[Opening DATA IN THIS EXERCISE section]

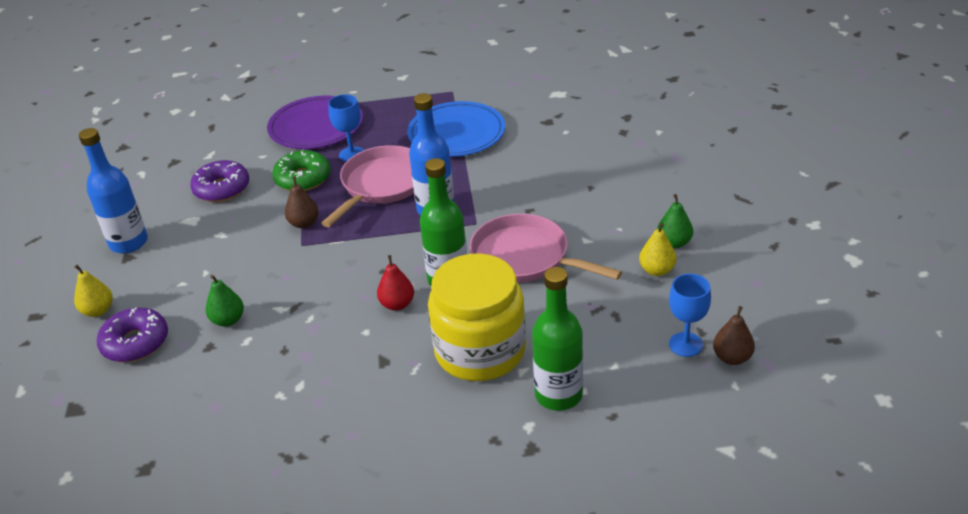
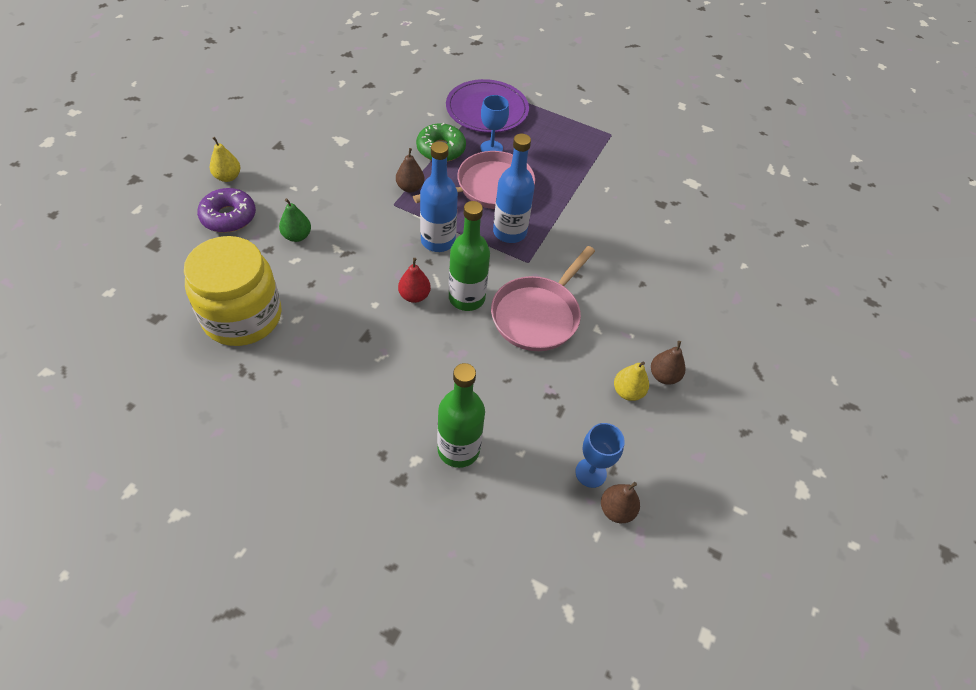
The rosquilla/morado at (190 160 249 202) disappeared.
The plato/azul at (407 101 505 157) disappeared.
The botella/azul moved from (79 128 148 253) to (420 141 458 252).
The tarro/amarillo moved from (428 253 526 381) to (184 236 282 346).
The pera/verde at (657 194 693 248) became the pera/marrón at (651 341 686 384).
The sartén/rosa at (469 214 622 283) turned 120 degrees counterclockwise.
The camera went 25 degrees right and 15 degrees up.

[Closing DATA IN THIS EXERCISE section]
[Opening DATA IN THIS EXERCISE section]

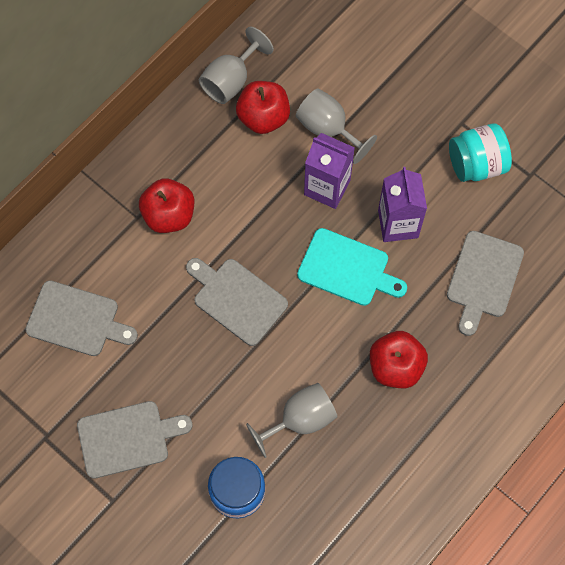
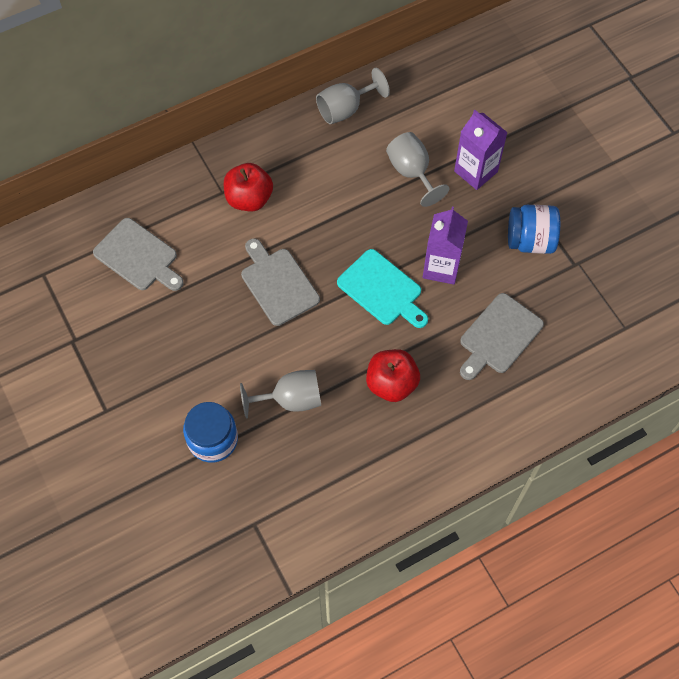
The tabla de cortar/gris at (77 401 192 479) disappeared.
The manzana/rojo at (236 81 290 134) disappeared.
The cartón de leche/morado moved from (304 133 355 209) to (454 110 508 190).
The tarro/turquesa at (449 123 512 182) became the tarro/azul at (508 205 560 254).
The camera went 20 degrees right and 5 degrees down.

[Closing DATA IN THIS EXERCISE section]

- **DESCRIPTION OF THE TASK**
Please return only the lines above, starting at the line that has "The rosquilla/morado at" and ending at the line that has "The camera went 25", keeping both and leaving each one unchanged.

- **RESPONSE FOR THIS EXERCISE**
The rosquilla/morado at (190 160 249 202) disappeared.
The plato/azul at (407 101 505 157) disappeared.
The botella/azul moved from (79 128 148 253) to (420 141 458 252).
The tarro/amarillo moved from (428 253 526 381) to (184 236 282 346).
The pera/verde at (657 194 693 248) became the pera/marrón at (651 341 686 384).
The sartén/rosa at (469 214 622 283) turned 120 degrees counterclockwise.
The camera went 25 degrees right and 15 degrees up.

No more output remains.